▼
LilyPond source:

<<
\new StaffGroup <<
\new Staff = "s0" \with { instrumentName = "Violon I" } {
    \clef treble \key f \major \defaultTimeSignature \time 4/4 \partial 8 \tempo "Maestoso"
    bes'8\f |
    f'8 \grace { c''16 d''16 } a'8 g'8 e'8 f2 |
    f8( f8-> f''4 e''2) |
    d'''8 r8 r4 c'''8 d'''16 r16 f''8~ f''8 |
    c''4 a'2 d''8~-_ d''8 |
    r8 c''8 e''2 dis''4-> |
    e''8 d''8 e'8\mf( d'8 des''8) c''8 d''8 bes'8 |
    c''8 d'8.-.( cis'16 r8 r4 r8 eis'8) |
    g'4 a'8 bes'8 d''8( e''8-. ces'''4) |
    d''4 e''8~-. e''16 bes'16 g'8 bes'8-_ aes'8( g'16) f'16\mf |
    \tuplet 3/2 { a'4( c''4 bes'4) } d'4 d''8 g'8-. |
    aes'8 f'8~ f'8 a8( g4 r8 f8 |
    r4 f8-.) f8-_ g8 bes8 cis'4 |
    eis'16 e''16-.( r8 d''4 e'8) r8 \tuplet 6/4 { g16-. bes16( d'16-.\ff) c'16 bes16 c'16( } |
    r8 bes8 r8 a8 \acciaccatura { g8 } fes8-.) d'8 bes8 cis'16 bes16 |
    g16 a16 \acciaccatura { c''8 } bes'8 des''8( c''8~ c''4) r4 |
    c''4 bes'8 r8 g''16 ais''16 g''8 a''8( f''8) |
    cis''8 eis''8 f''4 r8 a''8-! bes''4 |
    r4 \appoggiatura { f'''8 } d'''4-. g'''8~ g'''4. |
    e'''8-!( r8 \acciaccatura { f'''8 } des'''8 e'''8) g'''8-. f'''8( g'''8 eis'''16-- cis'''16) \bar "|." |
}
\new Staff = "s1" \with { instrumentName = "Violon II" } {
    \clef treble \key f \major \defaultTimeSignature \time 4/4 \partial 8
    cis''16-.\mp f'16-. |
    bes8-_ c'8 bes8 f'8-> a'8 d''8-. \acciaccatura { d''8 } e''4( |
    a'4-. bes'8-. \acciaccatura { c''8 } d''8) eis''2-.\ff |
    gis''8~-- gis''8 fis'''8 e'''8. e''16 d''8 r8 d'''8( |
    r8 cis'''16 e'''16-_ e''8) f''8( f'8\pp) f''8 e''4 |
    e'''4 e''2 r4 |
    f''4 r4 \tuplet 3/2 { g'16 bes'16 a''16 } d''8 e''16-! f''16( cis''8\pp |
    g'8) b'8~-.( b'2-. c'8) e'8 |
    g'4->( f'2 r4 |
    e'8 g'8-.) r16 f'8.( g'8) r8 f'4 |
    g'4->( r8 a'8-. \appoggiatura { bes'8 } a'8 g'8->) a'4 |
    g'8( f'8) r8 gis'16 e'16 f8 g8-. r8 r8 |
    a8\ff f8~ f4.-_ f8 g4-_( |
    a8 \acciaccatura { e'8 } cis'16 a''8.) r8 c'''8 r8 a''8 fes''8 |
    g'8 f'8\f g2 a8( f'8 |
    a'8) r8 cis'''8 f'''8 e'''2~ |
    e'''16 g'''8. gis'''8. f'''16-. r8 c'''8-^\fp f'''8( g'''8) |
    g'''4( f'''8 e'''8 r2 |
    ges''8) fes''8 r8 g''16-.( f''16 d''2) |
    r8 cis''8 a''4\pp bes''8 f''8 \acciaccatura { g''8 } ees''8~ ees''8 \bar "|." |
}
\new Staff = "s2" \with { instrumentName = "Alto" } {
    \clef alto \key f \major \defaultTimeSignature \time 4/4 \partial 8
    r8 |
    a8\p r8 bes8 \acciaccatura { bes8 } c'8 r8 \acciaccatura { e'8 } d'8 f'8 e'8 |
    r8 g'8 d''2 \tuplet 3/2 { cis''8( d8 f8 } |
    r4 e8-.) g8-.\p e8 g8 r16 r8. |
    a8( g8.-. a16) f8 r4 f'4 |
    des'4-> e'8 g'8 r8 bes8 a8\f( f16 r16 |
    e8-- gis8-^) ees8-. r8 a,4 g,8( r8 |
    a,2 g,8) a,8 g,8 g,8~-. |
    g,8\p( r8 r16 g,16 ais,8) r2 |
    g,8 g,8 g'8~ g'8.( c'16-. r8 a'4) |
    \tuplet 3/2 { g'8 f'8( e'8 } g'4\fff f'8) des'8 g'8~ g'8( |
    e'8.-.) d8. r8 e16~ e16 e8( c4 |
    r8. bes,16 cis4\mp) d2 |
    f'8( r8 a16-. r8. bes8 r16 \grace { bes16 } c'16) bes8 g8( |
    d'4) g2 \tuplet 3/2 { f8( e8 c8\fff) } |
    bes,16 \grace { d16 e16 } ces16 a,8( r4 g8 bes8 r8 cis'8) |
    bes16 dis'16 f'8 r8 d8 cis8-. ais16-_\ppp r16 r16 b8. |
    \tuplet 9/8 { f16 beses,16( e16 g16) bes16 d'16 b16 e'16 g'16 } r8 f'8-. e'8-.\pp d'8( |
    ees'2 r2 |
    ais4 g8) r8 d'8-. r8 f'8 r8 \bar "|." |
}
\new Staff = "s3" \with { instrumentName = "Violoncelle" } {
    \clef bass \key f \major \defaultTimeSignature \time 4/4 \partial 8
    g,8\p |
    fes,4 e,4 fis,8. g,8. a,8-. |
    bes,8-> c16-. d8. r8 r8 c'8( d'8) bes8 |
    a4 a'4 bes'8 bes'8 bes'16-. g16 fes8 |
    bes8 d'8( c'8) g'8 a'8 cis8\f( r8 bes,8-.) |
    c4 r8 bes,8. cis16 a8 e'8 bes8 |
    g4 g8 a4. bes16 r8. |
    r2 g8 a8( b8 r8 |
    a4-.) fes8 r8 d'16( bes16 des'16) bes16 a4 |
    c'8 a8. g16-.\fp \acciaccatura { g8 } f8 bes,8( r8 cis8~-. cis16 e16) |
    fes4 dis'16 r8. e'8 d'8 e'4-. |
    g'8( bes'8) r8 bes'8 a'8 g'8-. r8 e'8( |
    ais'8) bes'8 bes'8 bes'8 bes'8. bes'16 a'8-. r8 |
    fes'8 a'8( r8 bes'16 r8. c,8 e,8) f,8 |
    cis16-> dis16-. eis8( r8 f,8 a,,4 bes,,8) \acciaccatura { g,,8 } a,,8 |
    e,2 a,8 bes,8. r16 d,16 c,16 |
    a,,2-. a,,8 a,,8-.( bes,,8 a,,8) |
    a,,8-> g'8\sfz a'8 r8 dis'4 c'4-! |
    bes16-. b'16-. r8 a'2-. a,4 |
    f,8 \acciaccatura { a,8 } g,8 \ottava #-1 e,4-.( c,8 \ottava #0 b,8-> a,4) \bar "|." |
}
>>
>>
▲
• **Given exercise**: Report every line in the entries above that contains the string "appoggiatura", copying each line in full. Case counts when matching.

• **Exercise solution**:
    r4 \appoggiatura { f'''8 } d'''4-. g'''8~ g'''4. |
    g'4->( r8 a'8-. \appoggiatura { bes'8 } a'8 g'8->) a'4 |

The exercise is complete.